§ TASK TO COMPLETE
Since only the text is wanted, print every entry below exactly and omit the images.

§ Saved data entries
□ □ □ □ □

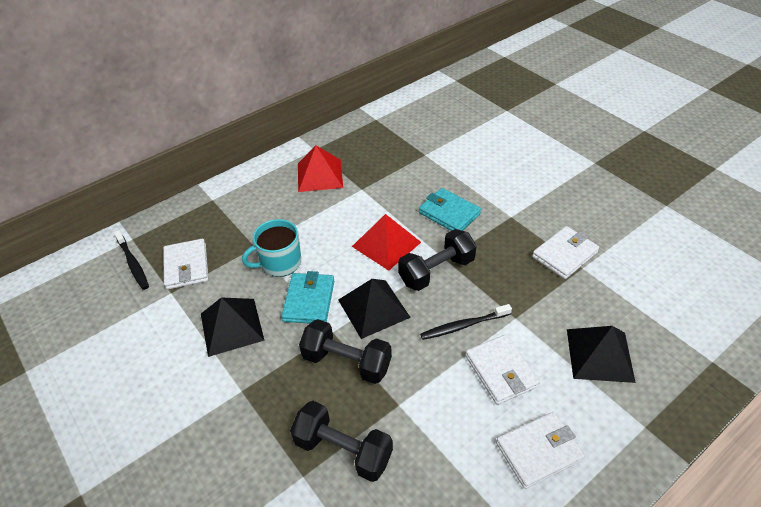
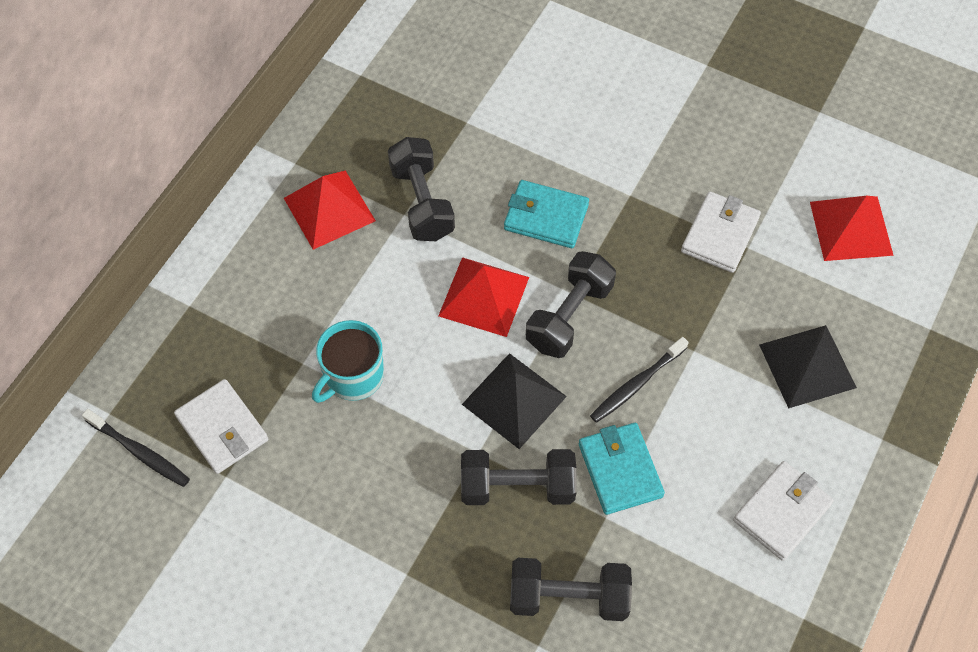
camera: 25 degrees left, 15 degrees up
black pyramid [201,297,265,357] -> none
turquoise wallet [281,271,334,324] -> turquoise wallet moved to [579,423,665,515]
white wallet [465,334,540,405] -> none
none -> black dumbbell [388,137,455,241]
none -> red pyramid [810,196,894,261]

□ □ □ □ □

§ YOUR RESPONSE
camera: 25 degrees left, 15 degrees up
black pyramid [201,297,265,357] -> none
turquoise wallet [281,271,334,324] -> turquoise wallet moved to [579,423,665,515]
white wallet [465,334,540,405] -> none
none -> black dumbbell [388,137,455,241]
none -> red pyramid [810,196,894,261]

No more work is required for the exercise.